Exercise details - Among the entries below, only the lines starting at the one with "JP1 pin 2: VDD -> AGND" and ending at the one with "U2: NAND 74HC132", both included, are to be printed exactly.

The records -
◇ ◇ ◇ ◇ ◇ ◇ ◇
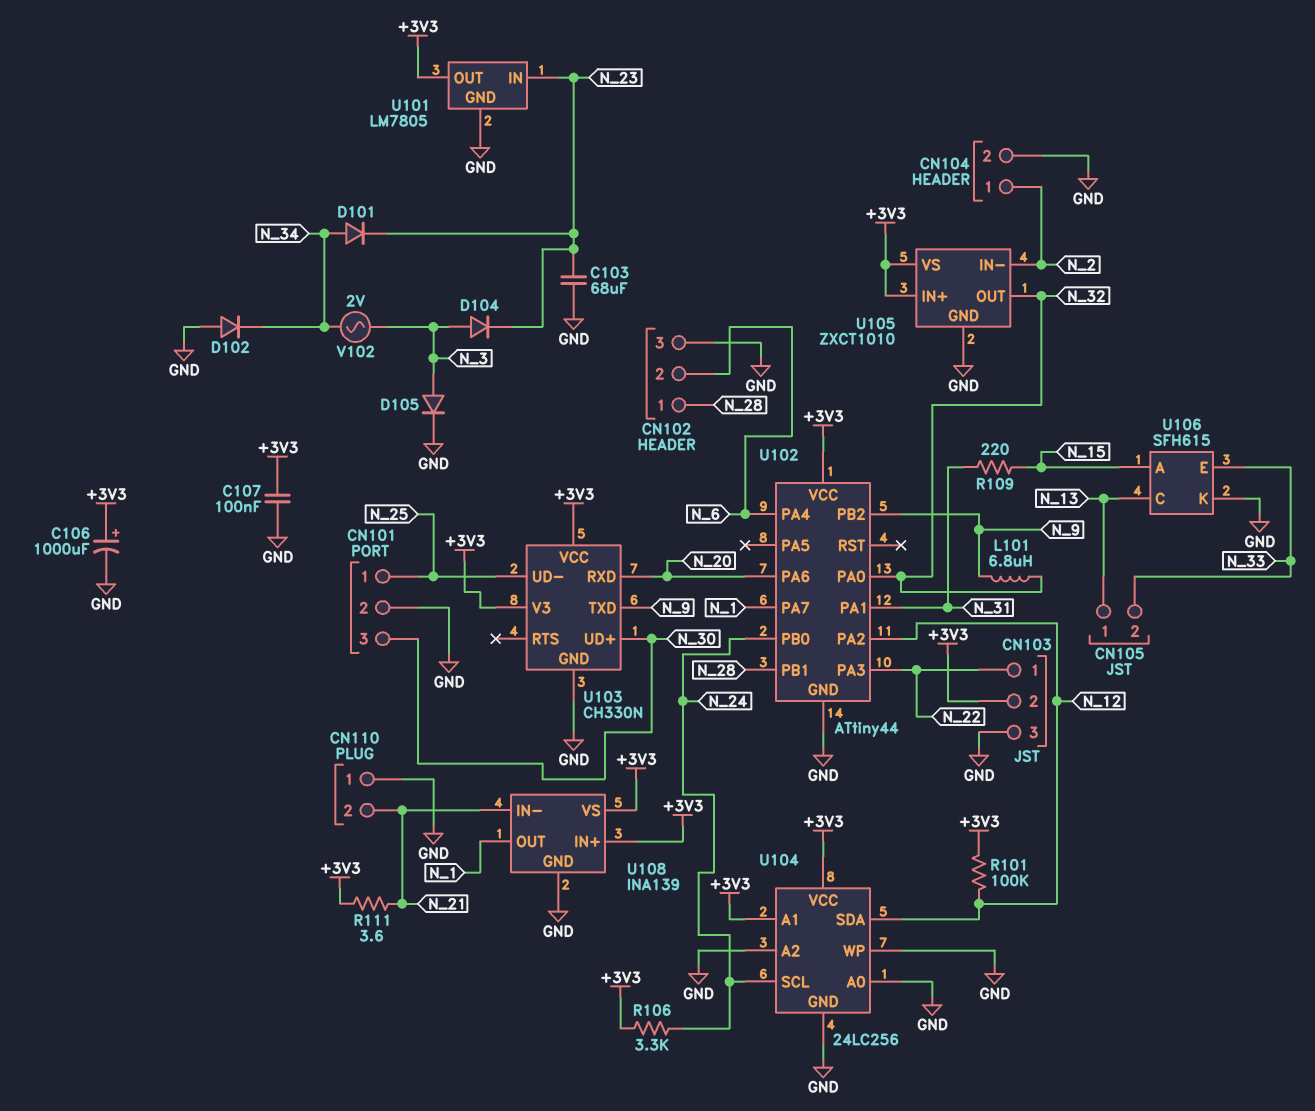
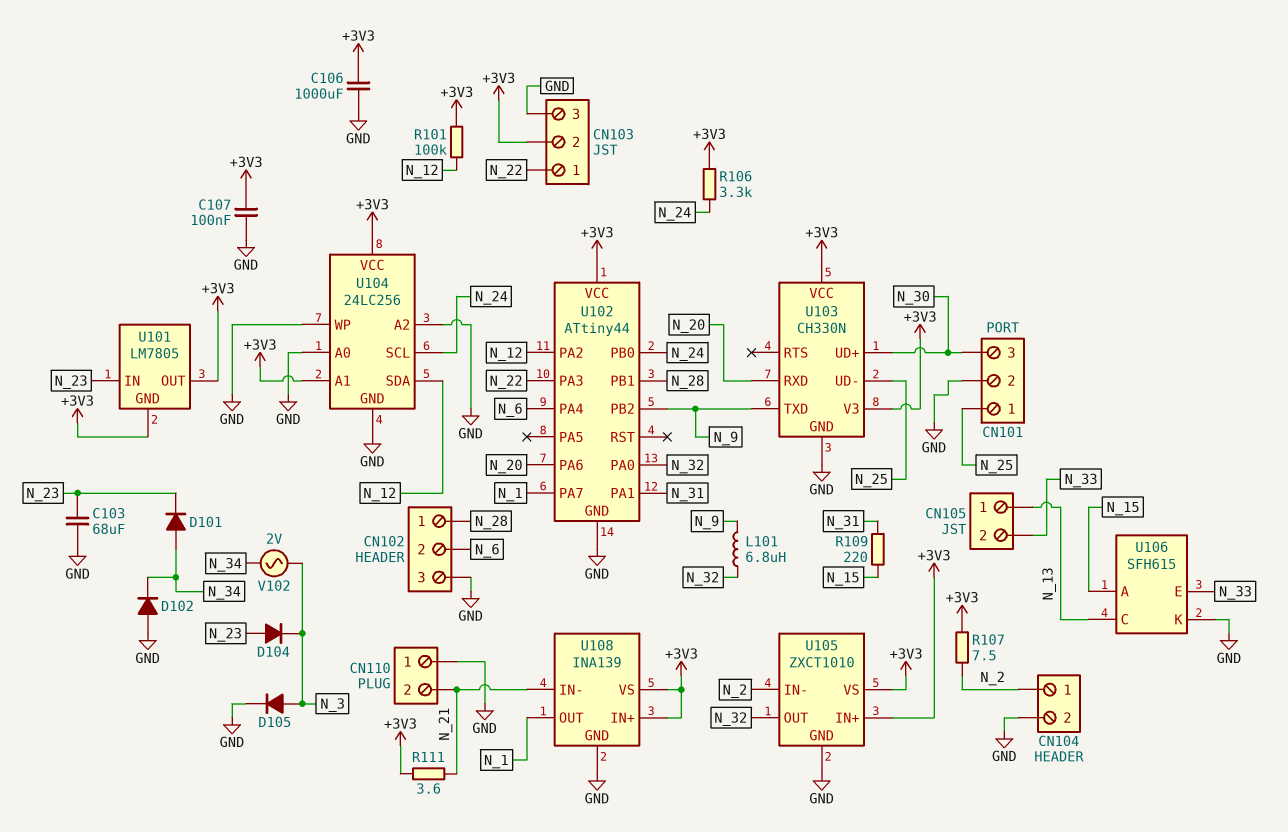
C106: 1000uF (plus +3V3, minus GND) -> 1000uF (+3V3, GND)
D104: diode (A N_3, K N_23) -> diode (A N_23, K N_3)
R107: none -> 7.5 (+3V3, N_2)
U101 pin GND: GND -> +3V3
◇ ◇ ◇ ◇ ◇ ◇ ◇
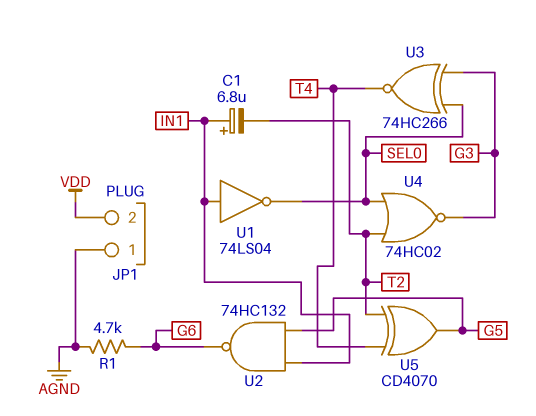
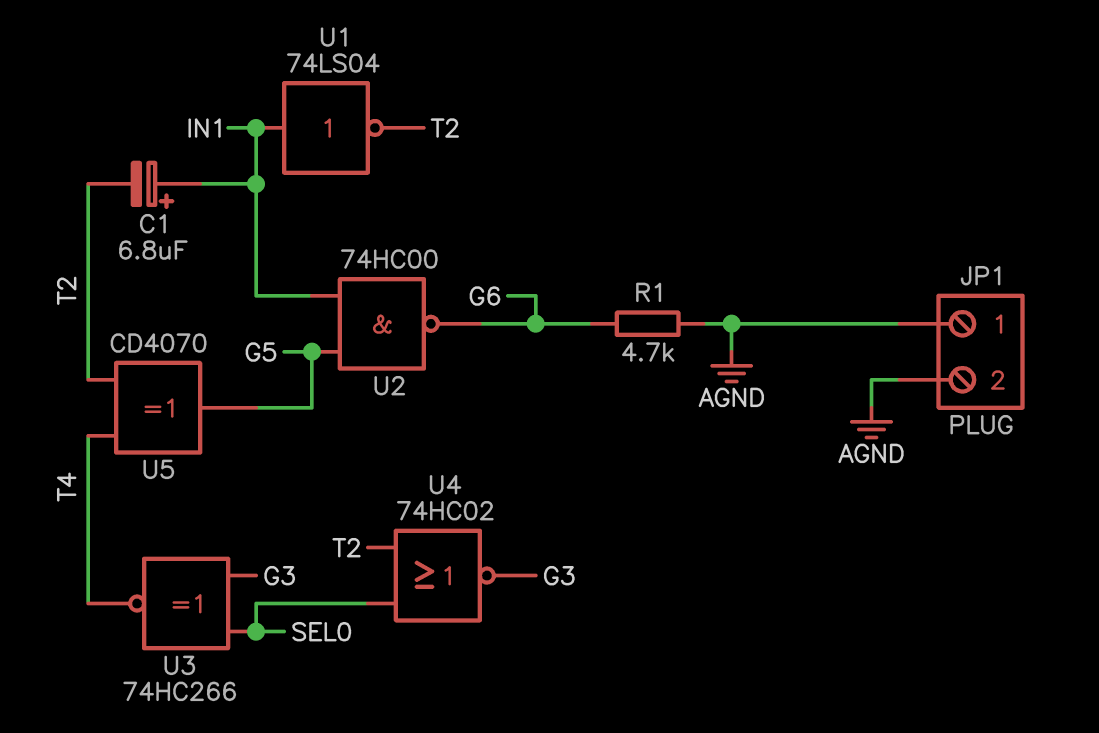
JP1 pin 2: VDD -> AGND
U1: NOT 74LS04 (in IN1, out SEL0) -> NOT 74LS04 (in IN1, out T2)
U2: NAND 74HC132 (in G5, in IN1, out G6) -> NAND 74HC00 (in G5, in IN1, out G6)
◇ ◇ ◇ ◇ ◇ ◇ ◇
Response to this task -
JP1 pin 2: VDD -> AGND
U1: NOT 74LS04 (in IN1, out SEL0) -> NOT 74LS04 (in IN1, out T2)
U2: NAND 74HC132 (in G5, in IN1, out G6) -> NAND 74HC00 (in G5, in IN1, out G6)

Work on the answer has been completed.